▶ _What the task requires_
Could you return every record below exactly as it stands, leaving out the pictures?

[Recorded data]

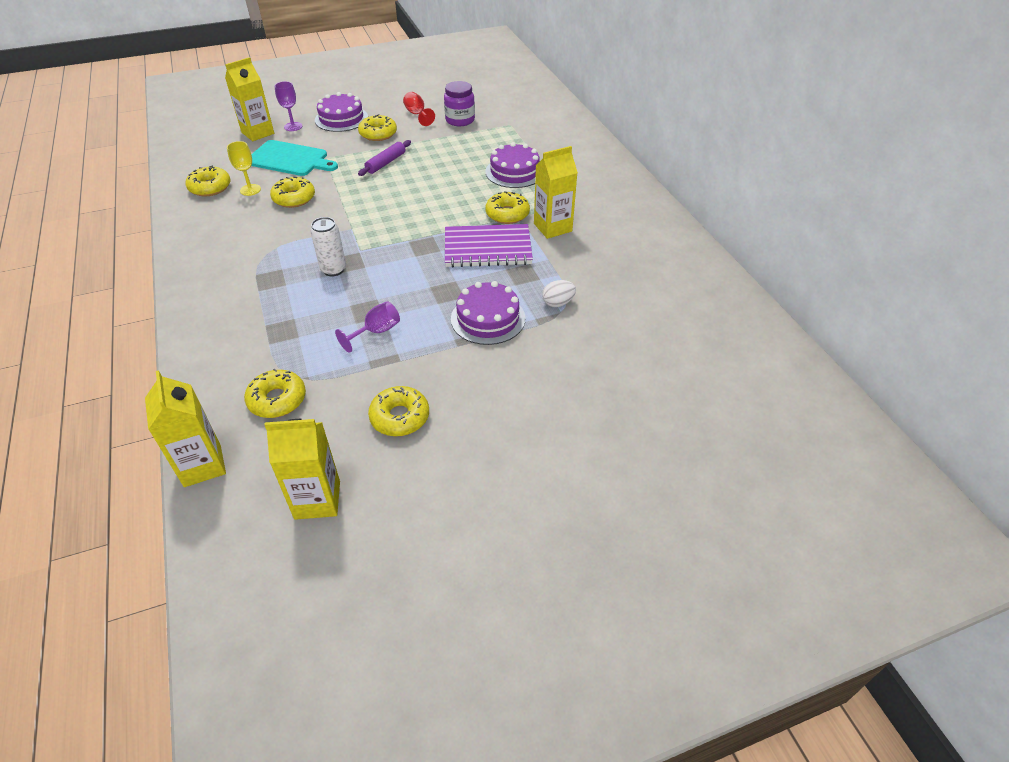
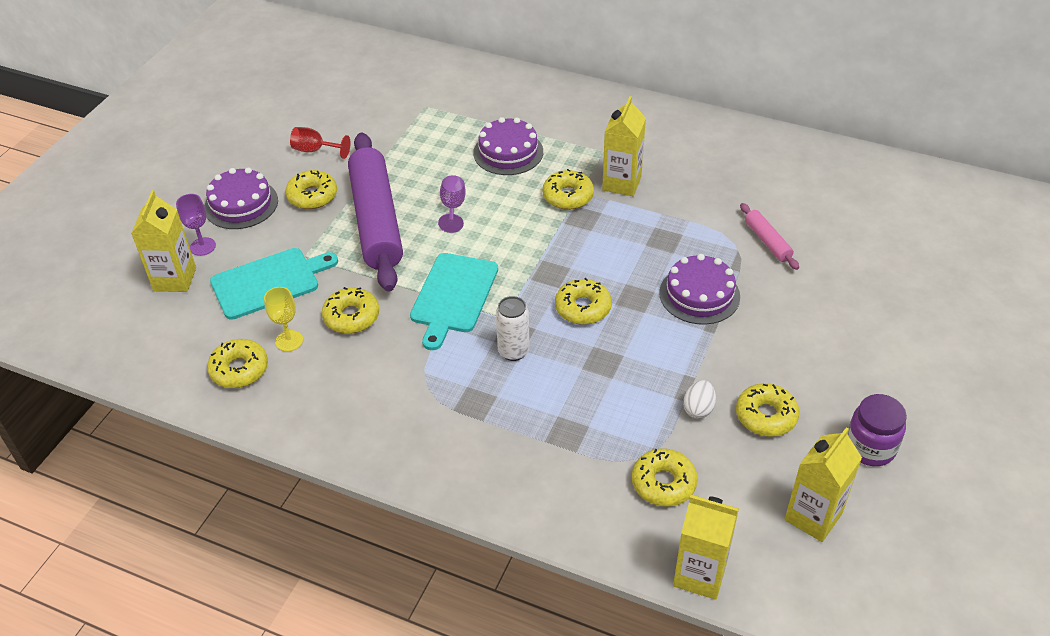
camera: 45 degrees left, 0 degrees up
(355, 222) = (453, 296): none -> turquoise cutting board
(376, 332) = (640, 371): purple goblet -> purple goblet (453, 207)
(386, 163) = (376, 221): purple rolling pin -> purple rolling pin, size x2.32
(408, 275) = (583, 308): none -> yellow donut
(460, 120) = (369, 131): purple jar -> purple jar (870, 447)
(487, 248) = (603, 238): purple notebook -> none
(558, 303) = (725, 244): white egg -> white egg (698, 409)
(590, 321) = (767, 241): none -> pink rolling pin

▶ _Exercise solution_
camera: 45 degrees left, 0 degrees up
(355, 222) = (453, 296): none -> turquoise cutting board
(376, 332) = (640, 371): purple goblet -> purple goblet (453, 207)
(386, 163) = (376, 221): purple rolling pin -> purple rolling pin, size x2.32
(408, 275) = (583, 308): none -> yellow donut
(460, 120) = (369, 131): purple jar -> purple jar (870, 447)
(487, 248) = (603, 238): purple notebook -> none
(558, 303) = (725, 244): white egg -> white egg (698, 409)
(590, 321) = (767, 241): none -> pink rolling pin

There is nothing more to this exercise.